(Object change listings)
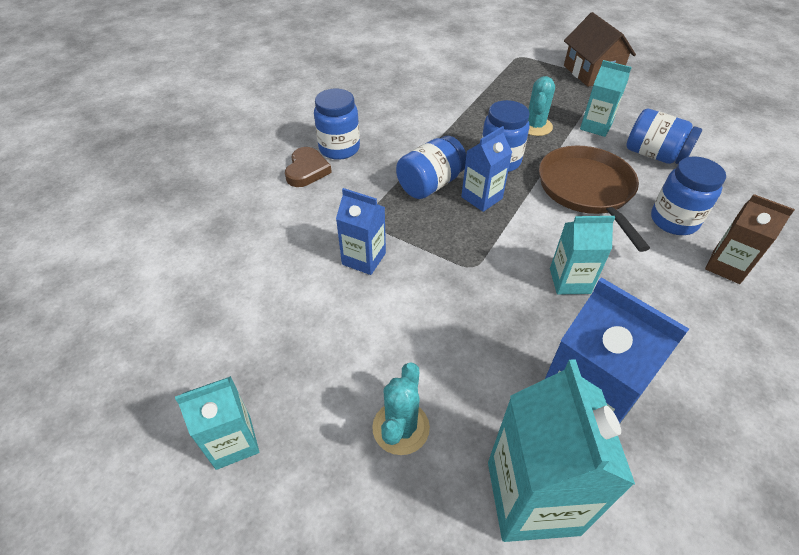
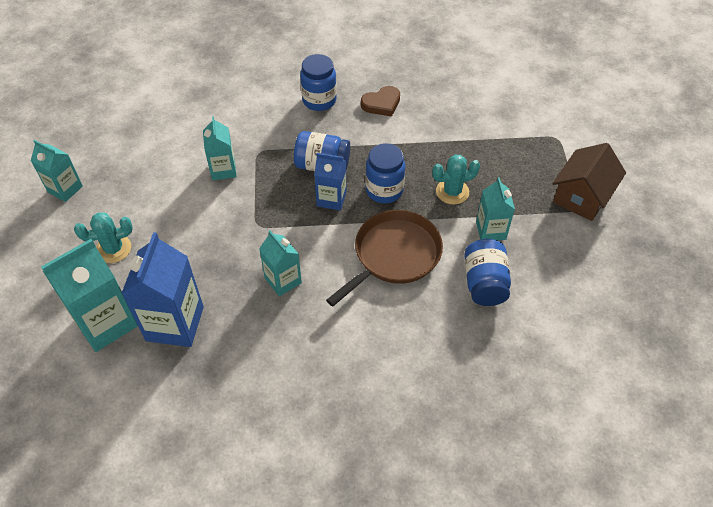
camera: 55 degrees right, 5 degrees up
(307, 170) = (282, 98): brown heart -> brown heart (381, 103)
(364, 258) = (223, 170): blue carton -> turquoise carton
(673, 221) = (401, 321): blue jar -> none
(726, 266) = (371, 369): brown carton -> none

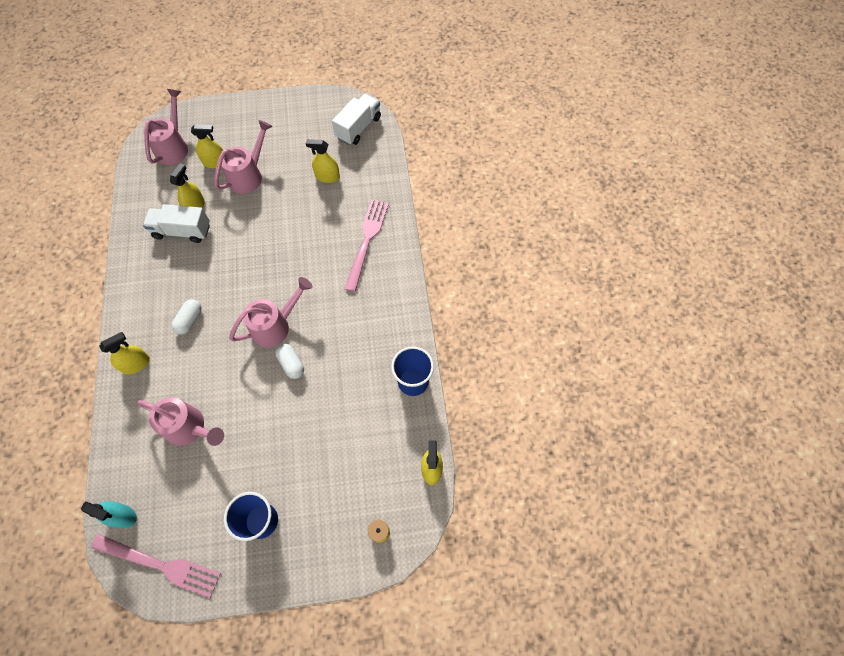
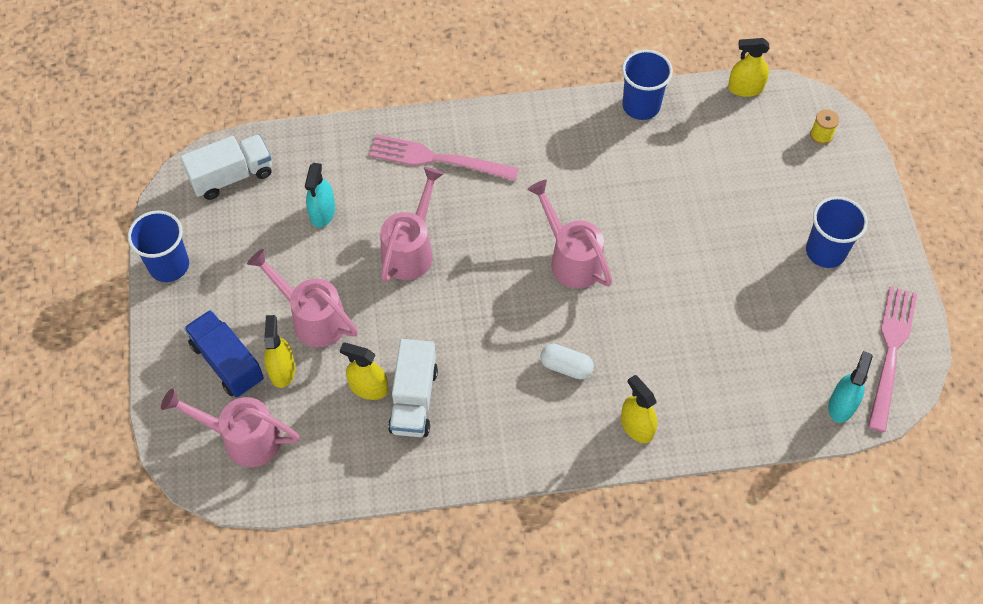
camera: 90 degrees left, 5 degrees down
(189, 428) = (722, 344): pink watering can -> pink watering can (411, 250)
(225, 136) = (227, 362): none -> blue truck
(291, 364) = (625, 236): white capsule -> none
(295, 103) = (169, 265): none -> blue cup
(327, 176) = (322, 212): yellow spray bottle -> turquoise spray bottle
(358, 128) = (232, 176): white truck -> white truck turned 120 degrees clockwise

**What the exercise asks**: For the records above, output each one exactly and skip any image.

**Exercise response**:
camera: 55 degrees right, 5 degrees up
(307, 170) = (282, 98): brown heart -> brown heart (381, 103)
(364, 258) = (223, 170): blue carton -> turquoise carton
(673, 221) = (401, 321): blue jar -> none
(726, 266) = (371, 369): brown carton -> none

camera: 90 degrees left, 5 degrees down
(189, 428) = (722, 344): pink watering can -> pink watering can (411, 250)
(225, 136) = (227, 362): none -> blue truck
(291, 364) = (625, 236): white capsule -> none
(295, 103) = (169, 265): none -> blue cup
(327, 176) = (322, 212): yellow spray bottle -> turquoise spray bottle
(358, 128) = (232, 176): white truck -> white truck turned 120 degrees clockwise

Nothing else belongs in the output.